YOUR INSTRUCTIONS: Where does "arrow" appear in the data? Return each line that holds it.

Dataset items:
BEGIN

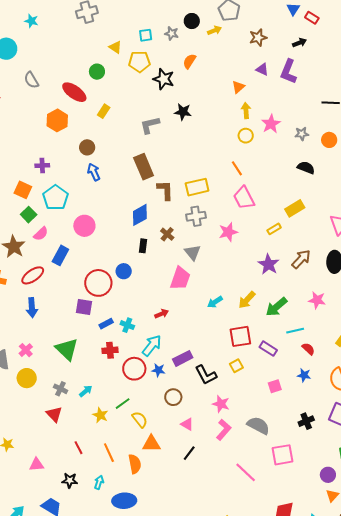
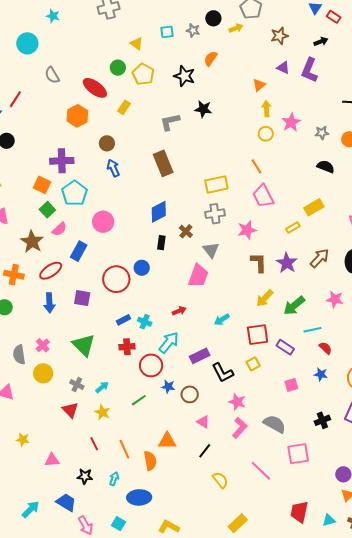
yellow pentagon: (139, 62) -> (143, 74), moved, turned 30
purple cross: (42, 166) -> (62, 161), size x1.6
brown L-shape: (165, 190) -> (259, 262), moved
cyan arrow: (215, 302) -> (222, 320), moved
purple square: (84, 307) -> (82, 298), moved
blue star: (158, 370) -> (168, 387), moved
yellow star: (100, 415) -> (102, 412), moved
yellow semicircle: (140, 419) -> (220, 480), moved

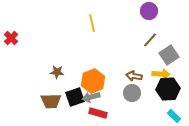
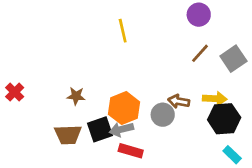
red cross: (11, 38) -> (15, 92), moved
gray square: (169, 55) -> (233, 59), moved
gray circle: (132, 93) -> (163, 115), moved

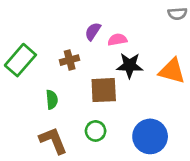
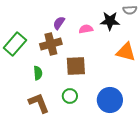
purple semicircle: (93, 31) -> (59, 23), moved
brown cross: (70, 60) -> (51, 44), size x1.5
black star: (130, 65) -> (110, 21), moved

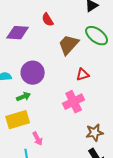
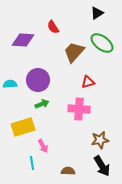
green arrow: (24, 97) -> (42, 104), moved
pink cross: (74, 102) -> (79, 109), turned 30

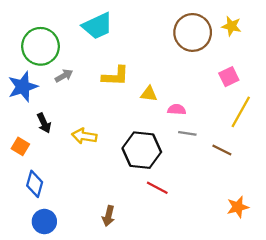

END

WORKED SOLUTION:
cyan arrow: (215, 302) -> (222, 320), moved
green arrow: (24, 97) -> (42, 104), moved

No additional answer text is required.